- _The problem_:
Could you return the whole listing, character for character?

*** Opening Task input ***

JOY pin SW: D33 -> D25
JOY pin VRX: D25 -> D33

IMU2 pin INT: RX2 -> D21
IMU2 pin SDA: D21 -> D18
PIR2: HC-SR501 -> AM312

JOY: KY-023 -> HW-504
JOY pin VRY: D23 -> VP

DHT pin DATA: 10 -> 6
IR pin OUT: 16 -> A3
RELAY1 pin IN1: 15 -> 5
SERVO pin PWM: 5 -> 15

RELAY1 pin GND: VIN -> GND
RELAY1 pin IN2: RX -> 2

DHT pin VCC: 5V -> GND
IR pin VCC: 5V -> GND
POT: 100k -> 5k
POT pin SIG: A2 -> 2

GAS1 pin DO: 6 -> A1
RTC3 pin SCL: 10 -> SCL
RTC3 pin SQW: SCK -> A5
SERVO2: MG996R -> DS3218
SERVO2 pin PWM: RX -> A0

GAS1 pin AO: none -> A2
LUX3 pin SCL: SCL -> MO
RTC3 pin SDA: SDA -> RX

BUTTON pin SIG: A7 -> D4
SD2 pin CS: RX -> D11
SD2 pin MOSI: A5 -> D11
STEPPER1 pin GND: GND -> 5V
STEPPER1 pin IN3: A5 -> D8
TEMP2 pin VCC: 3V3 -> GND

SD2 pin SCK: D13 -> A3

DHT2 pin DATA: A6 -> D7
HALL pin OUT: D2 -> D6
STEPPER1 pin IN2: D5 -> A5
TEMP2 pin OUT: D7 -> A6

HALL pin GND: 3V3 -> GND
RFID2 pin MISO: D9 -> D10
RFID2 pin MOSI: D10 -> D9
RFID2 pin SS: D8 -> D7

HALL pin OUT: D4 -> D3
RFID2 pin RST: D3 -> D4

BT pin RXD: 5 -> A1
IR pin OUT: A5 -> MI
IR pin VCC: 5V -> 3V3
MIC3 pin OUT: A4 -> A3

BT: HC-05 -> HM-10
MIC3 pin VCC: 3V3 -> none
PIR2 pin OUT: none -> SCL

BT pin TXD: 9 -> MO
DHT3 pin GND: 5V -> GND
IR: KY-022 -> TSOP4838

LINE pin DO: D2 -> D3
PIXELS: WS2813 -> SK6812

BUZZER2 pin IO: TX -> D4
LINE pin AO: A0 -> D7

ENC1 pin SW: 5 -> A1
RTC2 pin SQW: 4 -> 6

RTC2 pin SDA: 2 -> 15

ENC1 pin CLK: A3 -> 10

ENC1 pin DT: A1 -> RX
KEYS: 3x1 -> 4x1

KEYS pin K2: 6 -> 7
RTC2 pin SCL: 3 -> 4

*** Closing Task input ***

- _Result below_:
JOY pin SW: D33 -> D25
JOY pin VRX: D25 -> D33

IMU2 pin INT: RX2 -> D21
IMU2 pin SDA: D21 -> D18
PIR2: HC-SR501 -> AM312

JOY: KY-023 -> HW-504
JOY pin VRY: D23 -> VP

DHT pin DATA: 10 -> 6
IR pin OUT: 16 -> A3
RELAY1 pin IN1: 15 -> 5
SERVO pin PWM: 5 -> 15

RELAY1 pin GND: VIN -> GND
RELAY1 pin IN2: RX -> 2

DHT pin VCC: 5V -> GND
IR pin VCC: 5V -> GND
POT: 100k -> 5k
POT pin SIG: A2 -> 2

GAS1 pin DO: 6 -> A1
RTC3 pin SCL: 10 -> SCL
RTC3 pin SQW: SCK -> A5
SERVO2: MG996R -> DS3218
SERVO2 pin PWM: RX -> A0

GAS1 pin AO: none -> A2
LUX3 pin SCL: SCL -> MO
RTC3 pin SDA: SDA -> RX

BUTTON pin SIG: A7 -> D4
SD2 pin CS: RX -> D11
SD2 pin MOSI: A5 -> D11
STEPPER1 pin GND: GND -> 5V
STEPPER1 pin IN3: A5 -> D8
TEMP2 pin VCC: 3V3 -> GND

SD2 pin SCK: D13 -> A3

DHT2 pin DATA: A6 -> D7
HALL pin OUT: D2 -> D6
STEPPER1 pin IN2: D5 -> A5
TEMP2 pin OUT: D7 -> A6

HALL pin GND: 3V3 -> GND
RFID2 pin MISO: D9 -> D10
RFID2 pin MOSI: D10 -> D9
RFID2 pin SS: D8 -> D7

HALL pin OUT: D4 -> D3
RFID2 pin RST: D3 -> D4

BT pin RXD: 5 -> A1
IR pin OUT: A5 -> MI
IR pin VCC: 5V -> 3V3
MIC3 pin OUT: A4 -> A3

BT: HC-05 -> HM-10
MIC3 pin VCC: 3V3 -> none
PIR2 pin OUT: none -> SCL

BT pin TXD: 9 -> MO
DHT3 pin GND: 5V -> GND
IR: KY-022 -> TSOP4838

LINE pin DO: D2 -> D3
PIXELS: WS2813 -> SK6812

BUZZER2 pin IO: TX -> D4
LINE pin AO: A0 -> D7

ENC1 pin SW: 5 -> A1
RTC2 pin SQW: 4 -> 6

RTC2 pin SDA: 2 -> 15

ENC1 pin CLK: A3 -> 10

ENC1 pin DT: A1 -> RX
KEYS: 3x1 -> 4x1

KEYS pin K2: 6 -> 7
RTC2 pin SCL: 3 -> 4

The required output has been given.